WHAT YOU HAVE TO DO: Copy exactly the lines of the material below that run from the one containing "camera: 60 degrees left, 5 degrees up" through the one containing "(729, 193) = (390, 123): yellow". Copy no other lines.

Segment Start: THE DATA

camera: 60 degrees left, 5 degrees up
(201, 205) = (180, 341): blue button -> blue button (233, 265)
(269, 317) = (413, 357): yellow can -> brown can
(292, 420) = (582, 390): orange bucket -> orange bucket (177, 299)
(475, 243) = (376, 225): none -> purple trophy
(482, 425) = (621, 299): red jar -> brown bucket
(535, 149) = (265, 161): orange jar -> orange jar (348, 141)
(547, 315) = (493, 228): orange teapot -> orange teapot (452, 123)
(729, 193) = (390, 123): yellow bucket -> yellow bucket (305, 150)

Segment End: THE DATA
Segment Start: THE DATA

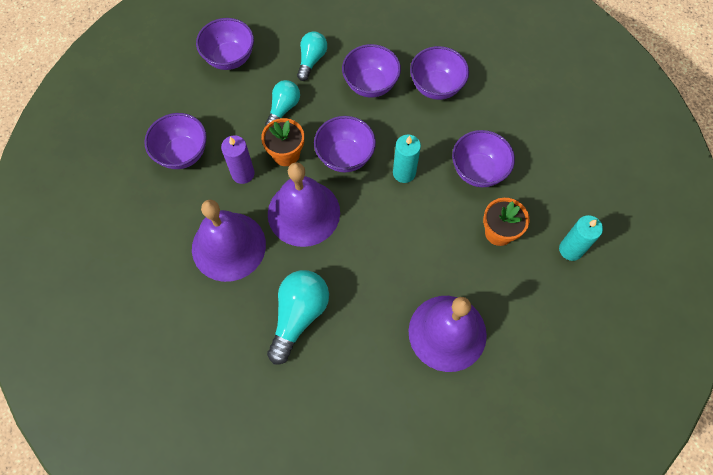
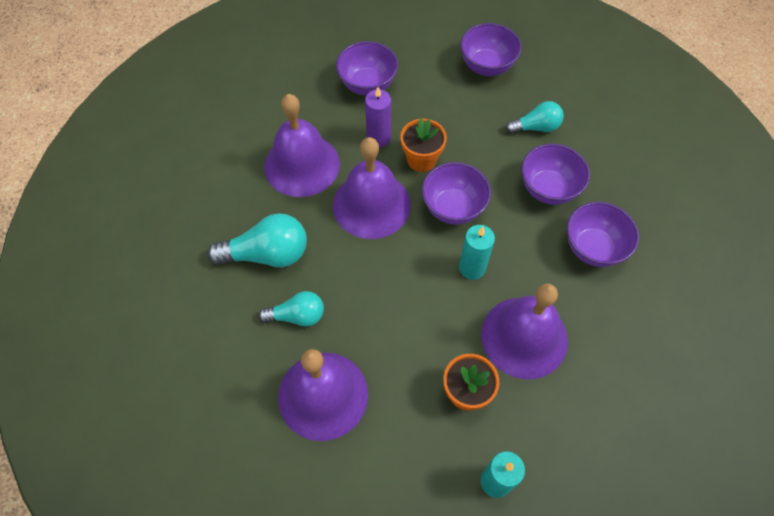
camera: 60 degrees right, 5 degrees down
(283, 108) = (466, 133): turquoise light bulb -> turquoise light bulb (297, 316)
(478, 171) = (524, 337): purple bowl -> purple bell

Segment End: THE DATA
Segment Start: THE DATA

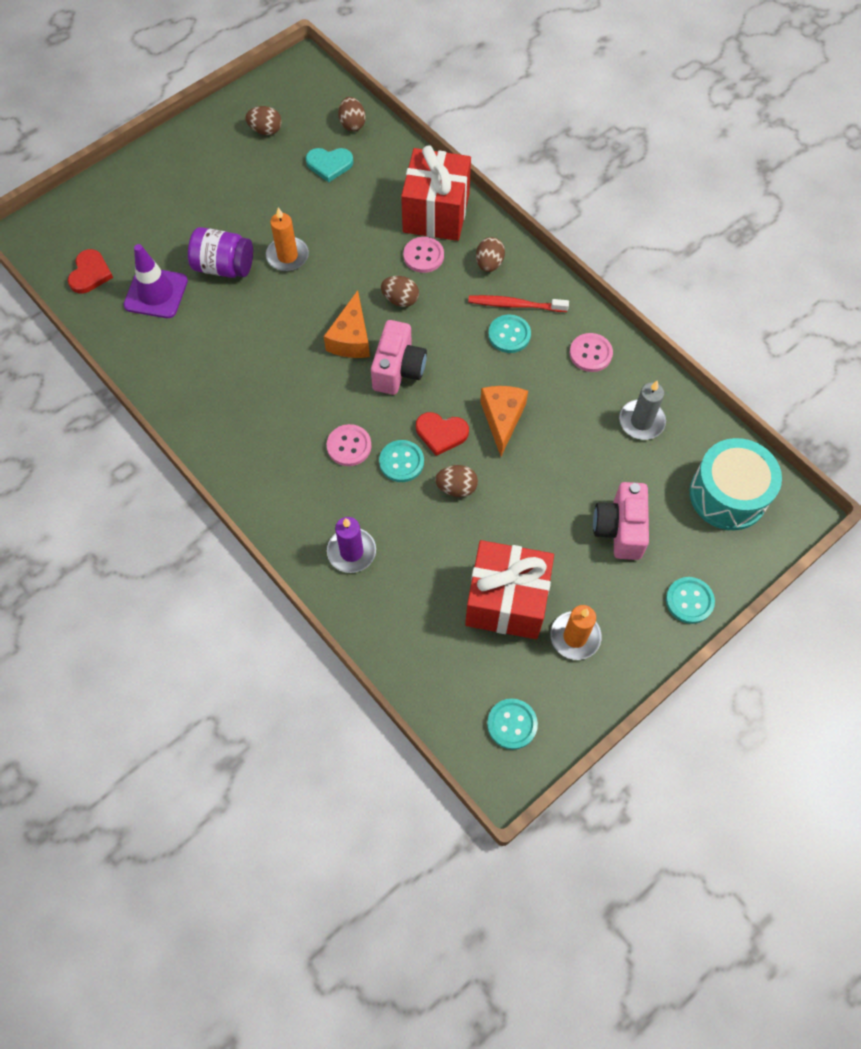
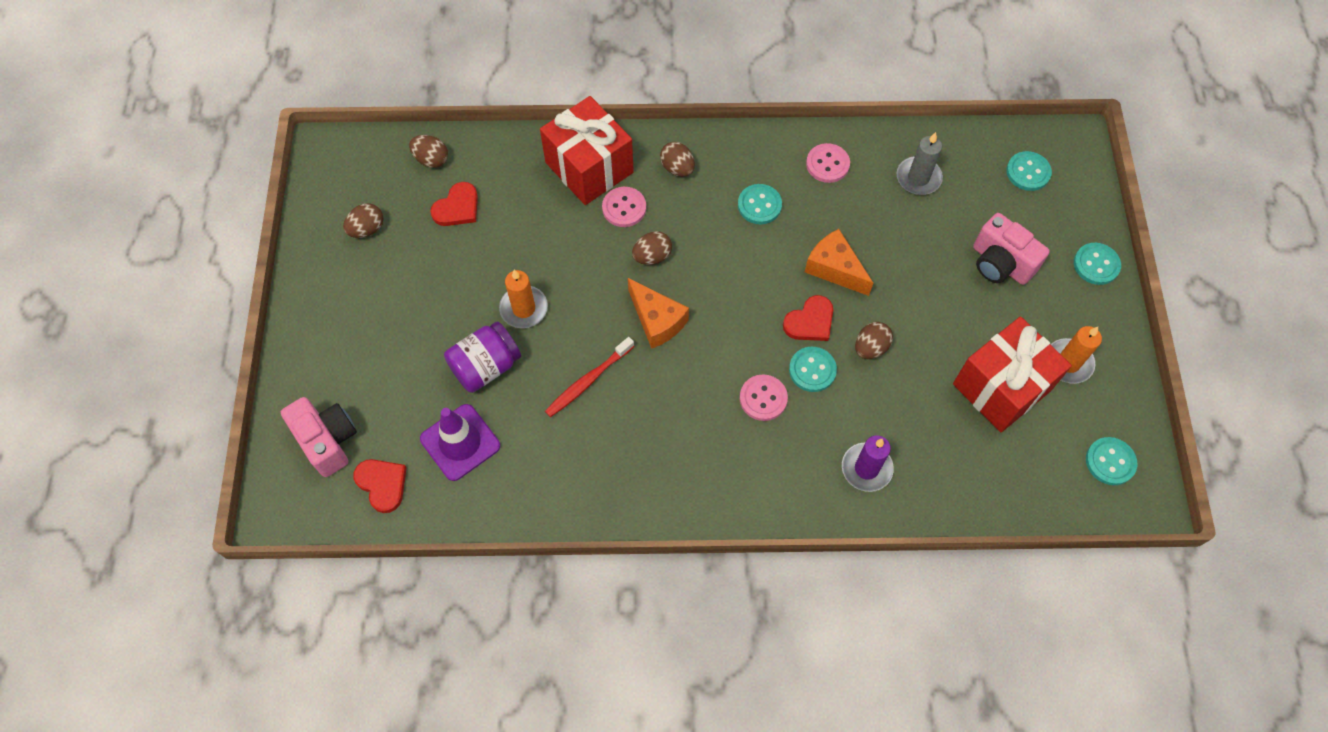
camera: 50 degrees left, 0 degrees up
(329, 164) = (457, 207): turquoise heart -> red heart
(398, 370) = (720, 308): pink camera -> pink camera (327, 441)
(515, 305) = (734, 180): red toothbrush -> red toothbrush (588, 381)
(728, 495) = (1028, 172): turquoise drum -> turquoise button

Segment End: THE DATA

EXERCISE SOLUTION:
camera: 60 degrees left, 5 degrees up
(201, 205) = (180, 341): blue button -> blue button (233, 265)
(269, 317) = (413, 357): yellow can -> brown can
(292, 420) = (582, 390): orange bucket -> orange bucket (177, 299)
(475, 243) = (376, 225): none -> purple trophy
(482, 425) = (621, 299): red jar -> brown bucket
(535, 149) = (265, 161): orange jar -> orange jar (348, 141)
(547, 315) = (493, 228): orange teapot -> orange teapot (452, 123)
(729, 193) = (390, 123): yellow bucket -> yellow bucket (305, 150)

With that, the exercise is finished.